Detected change data:
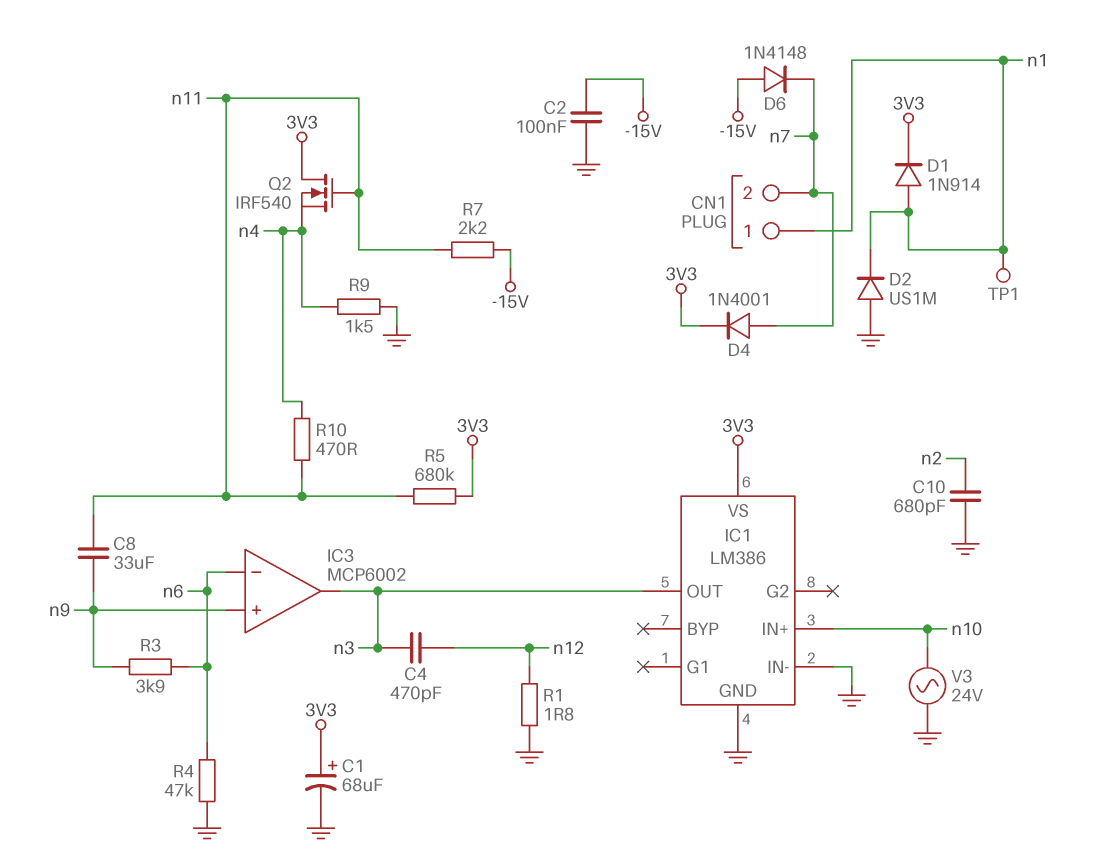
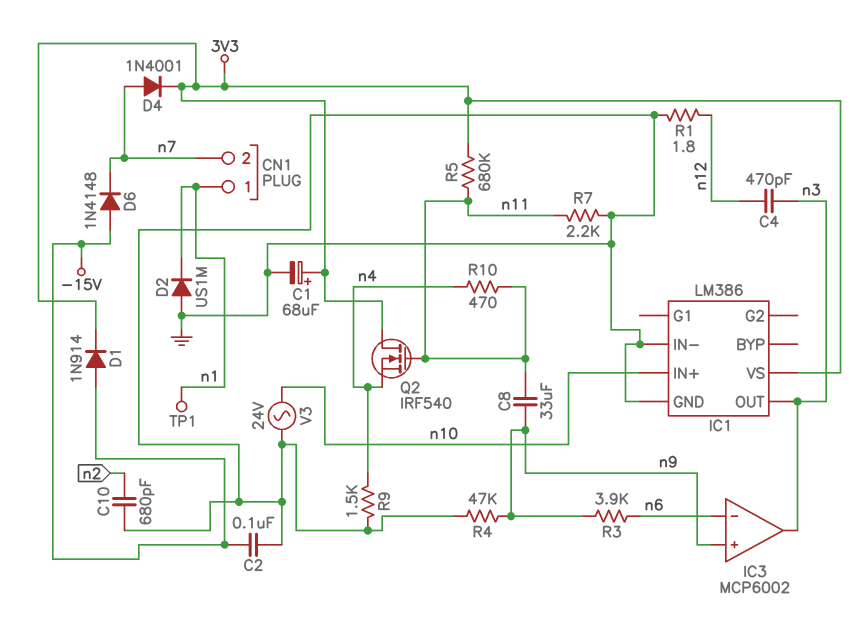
D1: diode 1N914 (A n1, K 3V3) -> diode 1N914 (A -15V, K 3V3)
R4: 47k (GND, n6) -> 47k (GND, n9)
R7: 2.2k (-15V, n11) -> 2.2k (GND, n11)

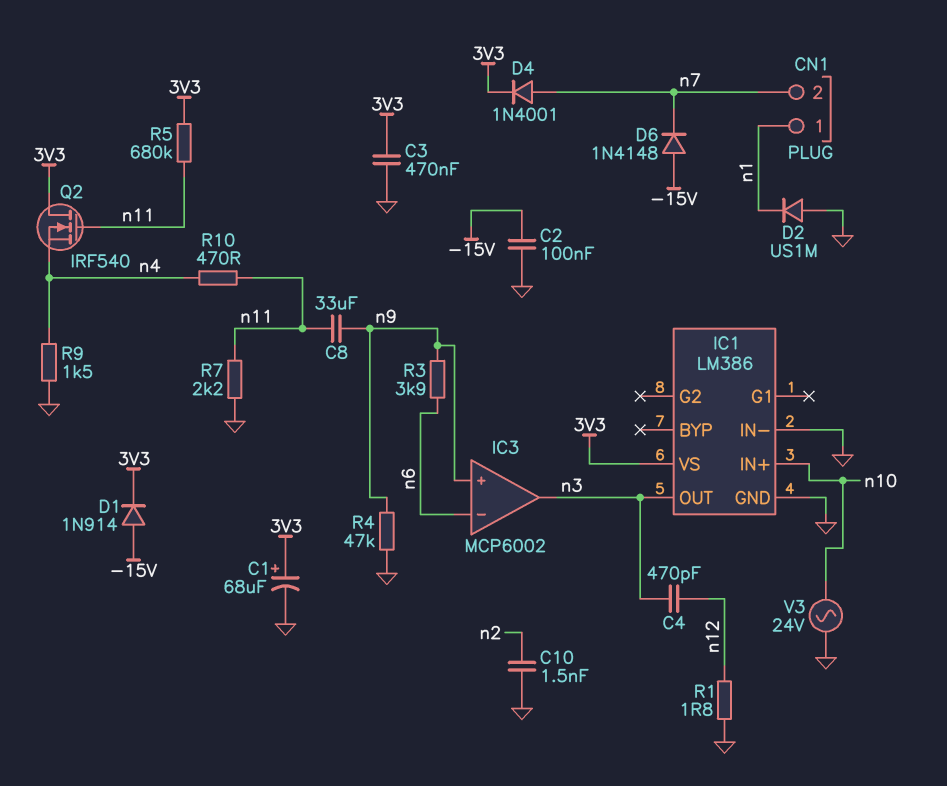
C3: none -> 470nF (3V3, GND)
C10: 680pF (GND, n2) -> 1.5nF (GND, n2)
TP1: test point (n1) -> none

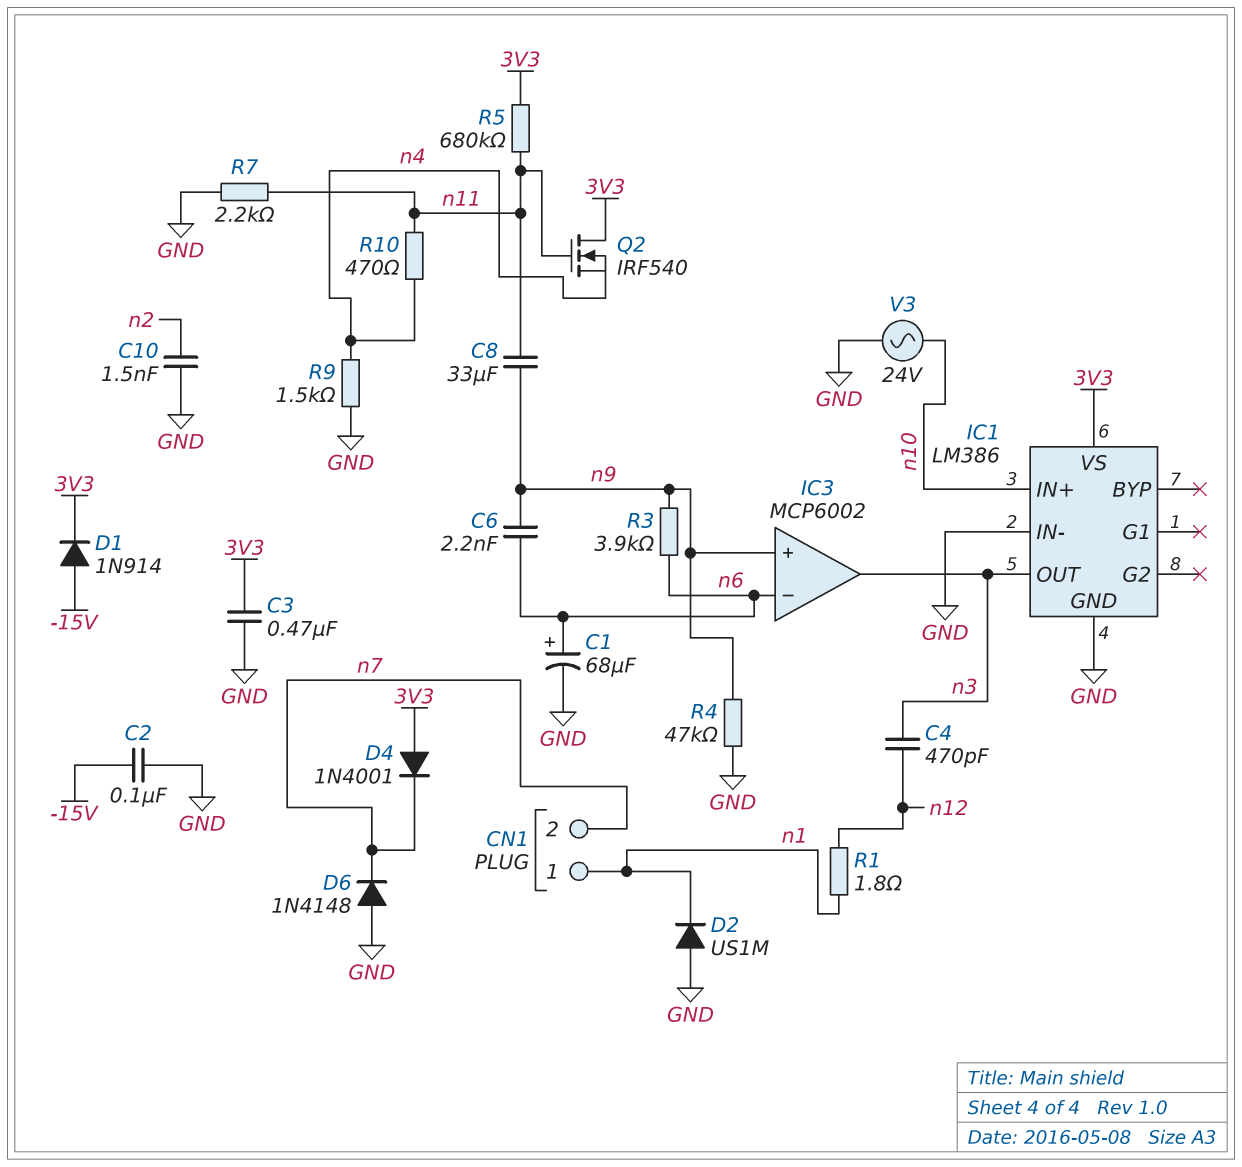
C1: 68uF (plus 3V3, minus GND) -> 68uF (plus n6, minus GND)
C6: none -> 2.2nF (n6, n9)
D4: diode 1N4001 (A n7, K 3V3) -> diode 1N4001 (A 3V3, K n7)
D6: diode 1N4148 (A -15V, K n7) -> diode 1N4148 (A GND, K n7)
R1: 1.8 (GND, n12) -> 1.8 (n1, n12)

WORK INSTRUCTION ▸ Where a line in the records above contains the string "none", return that line.

THE ANSWER ▸
C3: none -> 470nF (3V3, GND)
TP1: test point (n1) -> none
C6: none -> 2.2nF (n6, n9)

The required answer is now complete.